* Task details
In the entries below, how many lines hold the string "blue"? Answer with the number only.

* Data records
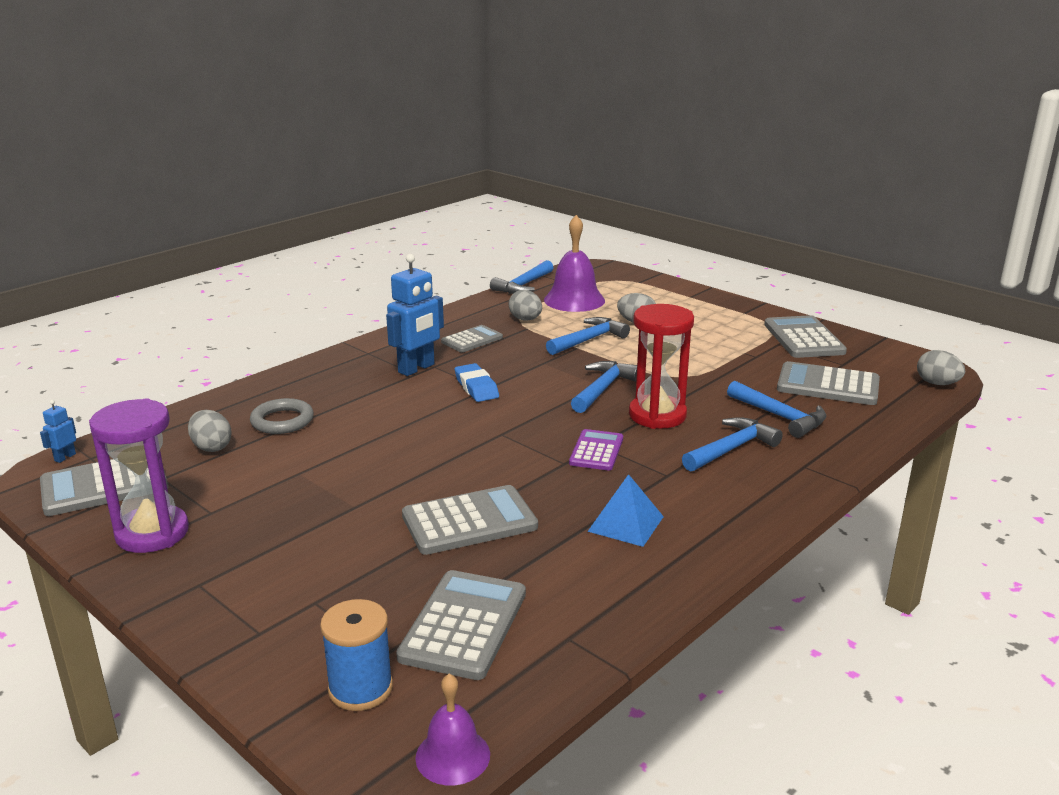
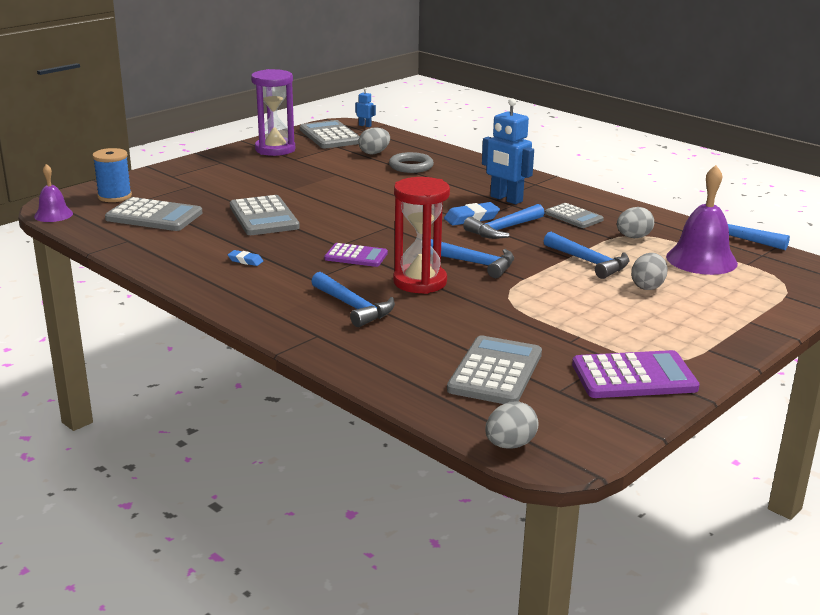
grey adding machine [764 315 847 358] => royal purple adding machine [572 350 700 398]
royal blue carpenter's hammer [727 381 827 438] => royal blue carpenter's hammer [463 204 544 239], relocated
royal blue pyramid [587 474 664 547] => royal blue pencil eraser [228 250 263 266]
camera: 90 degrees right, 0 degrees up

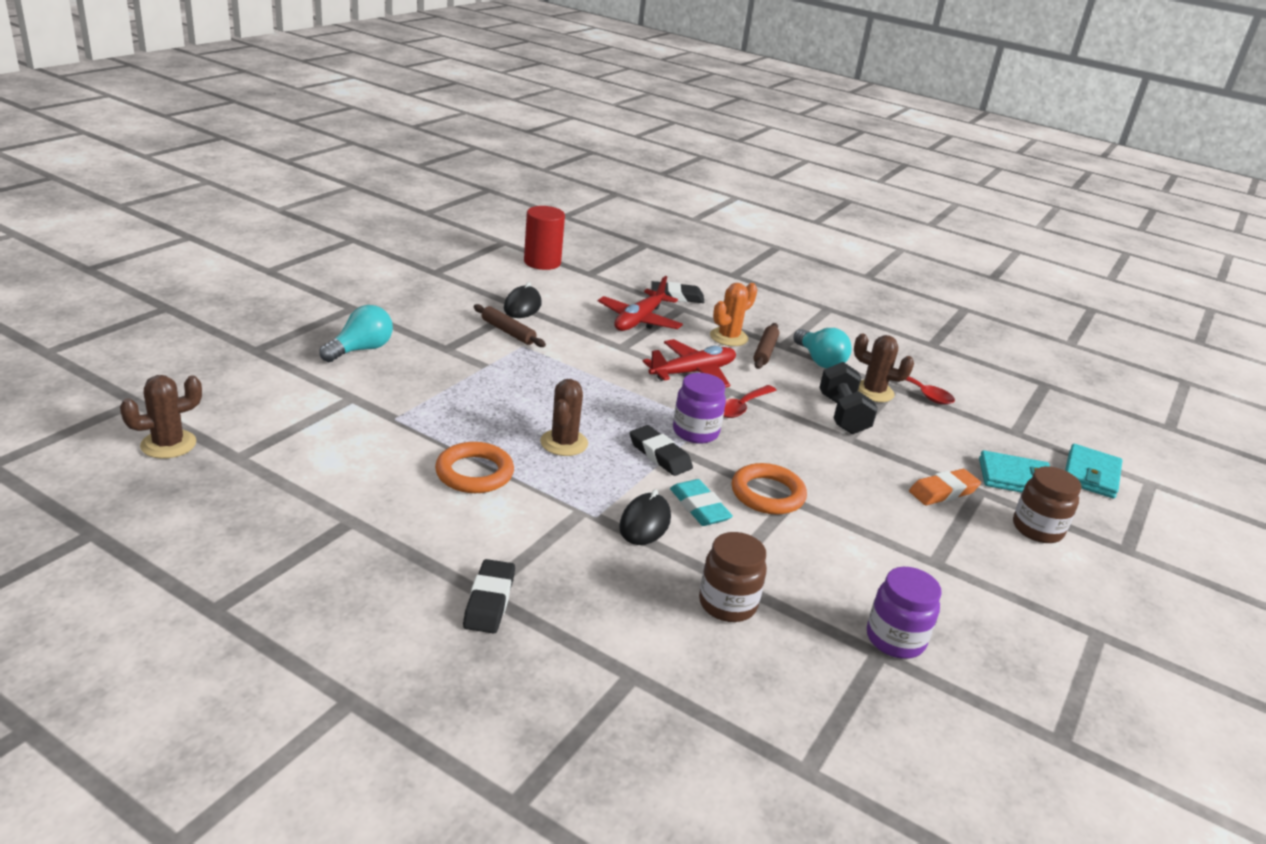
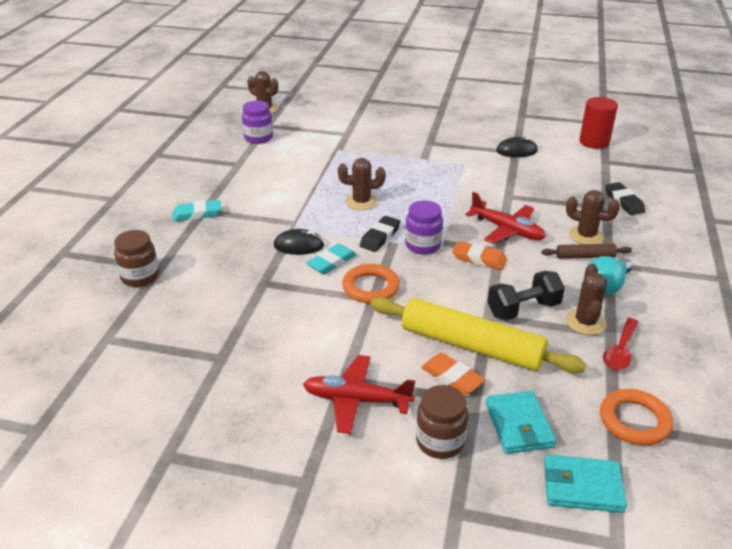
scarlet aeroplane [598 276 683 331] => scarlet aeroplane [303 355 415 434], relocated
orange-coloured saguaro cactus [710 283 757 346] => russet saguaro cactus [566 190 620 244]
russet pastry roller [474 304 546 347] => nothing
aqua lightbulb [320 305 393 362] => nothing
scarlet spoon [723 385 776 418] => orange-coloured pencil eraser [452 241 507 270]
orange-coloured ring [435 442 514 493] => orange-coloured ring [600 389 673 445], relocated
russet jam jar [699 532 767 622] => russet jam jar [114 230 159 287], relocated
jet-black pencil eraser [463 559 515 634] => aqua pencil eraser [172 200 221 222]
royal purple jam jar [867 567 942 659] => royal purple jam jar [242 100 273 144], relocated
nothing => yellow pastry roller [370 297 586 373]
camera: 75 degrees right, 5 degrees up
==
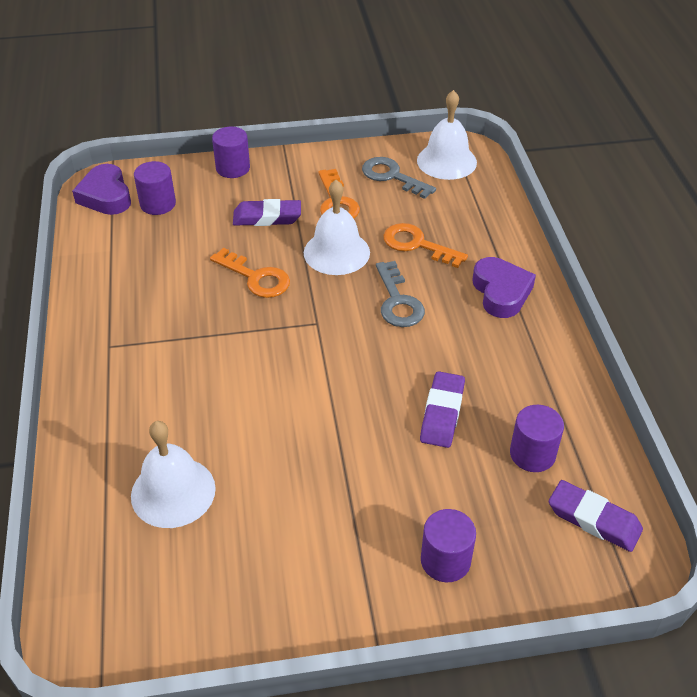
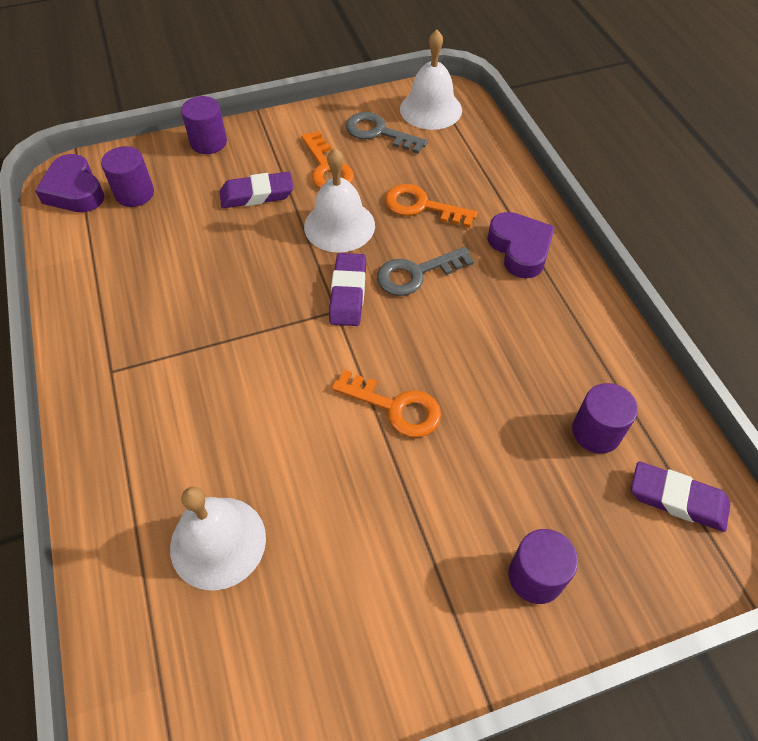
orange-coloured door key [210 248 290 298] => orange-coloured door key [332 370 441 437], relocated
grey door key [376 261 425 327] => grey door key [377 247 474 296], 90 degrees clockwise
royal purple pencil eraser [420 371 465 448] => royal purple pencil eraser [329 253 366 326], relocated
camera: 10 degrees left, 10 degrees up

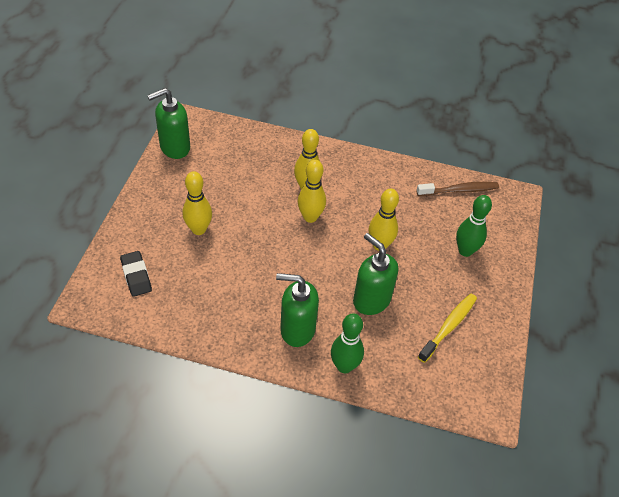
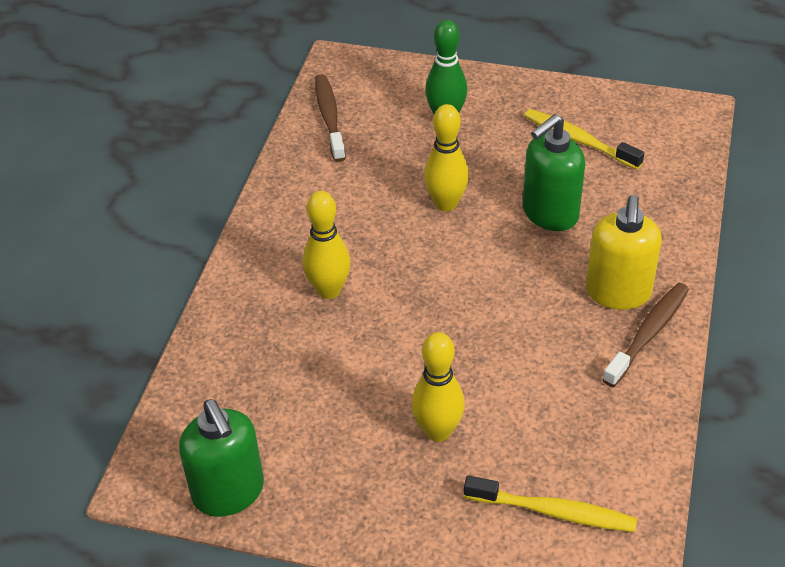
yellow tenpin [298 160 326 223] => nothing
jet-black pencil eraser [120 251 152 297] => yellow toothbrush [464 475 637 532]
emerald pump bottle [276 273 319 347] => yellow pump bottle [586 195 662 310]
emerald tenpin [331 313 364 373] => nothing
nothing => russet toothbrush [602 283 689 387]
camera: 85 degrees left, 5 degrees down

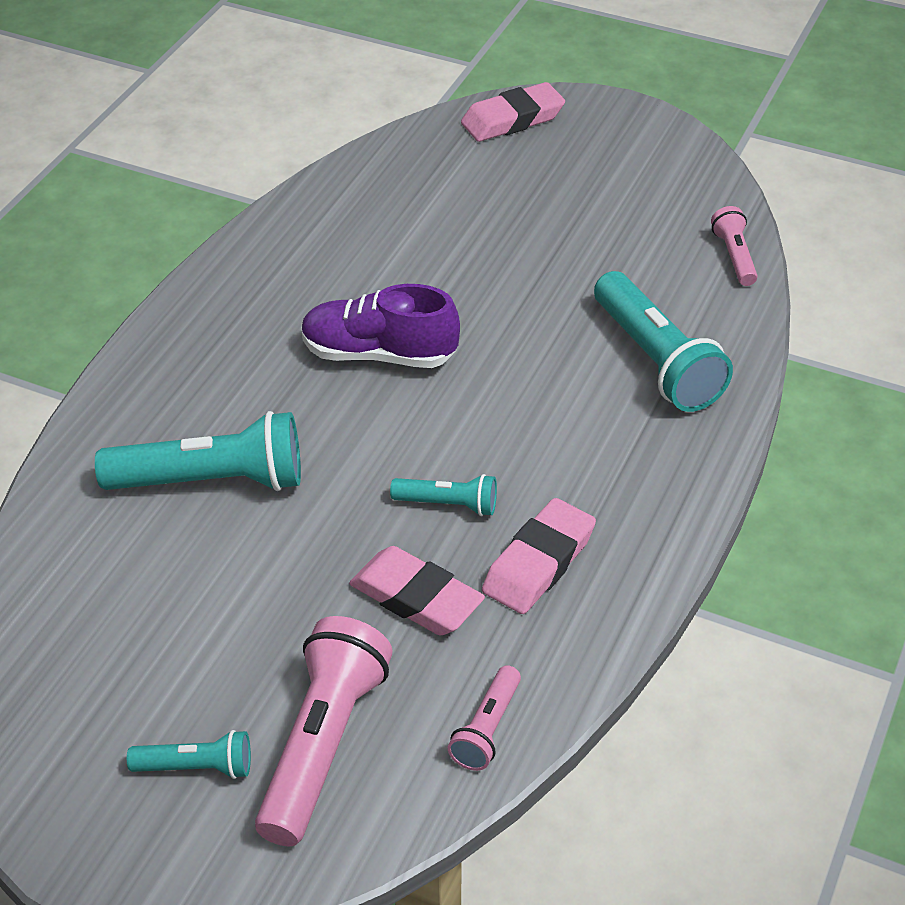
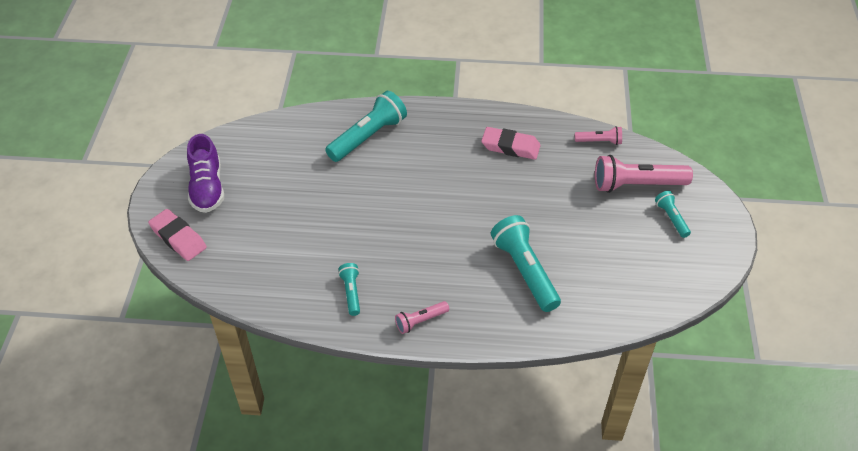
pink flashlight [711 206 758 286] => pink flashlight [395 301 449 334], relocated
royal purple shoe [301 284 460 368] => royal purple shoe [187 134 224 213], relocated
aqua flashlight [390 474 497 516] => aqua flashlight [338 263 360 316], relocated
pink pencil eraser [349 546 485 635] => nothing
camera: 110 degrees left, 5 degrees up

* Result of the exercise
2